Brief: What lines in the records below include the word "SENSE"? Return each one.

━━━ Supplied material

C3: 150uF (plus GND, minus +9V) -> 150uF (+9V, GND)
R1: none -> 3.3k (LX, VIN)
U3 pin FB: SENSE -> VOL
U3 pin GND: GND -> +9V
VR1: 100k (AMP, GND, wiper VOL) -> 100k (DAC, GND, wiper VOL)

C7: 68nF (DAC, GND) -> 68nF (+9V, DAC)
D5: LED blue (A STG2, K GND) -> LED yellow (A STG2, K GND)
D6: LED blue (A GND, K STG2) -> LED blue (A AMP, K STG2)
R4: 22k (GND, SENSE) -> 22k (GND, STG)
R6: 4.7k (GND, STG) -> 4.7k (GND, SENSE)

━━━━━━

Response to the task:
U3 pin FB: SENSE -> VOL
R4: 22k (GND, SENSE) -> 22k (GND, STG)
R6: 4.7k (GND, STG) -> 4.7k (GND, SENSE)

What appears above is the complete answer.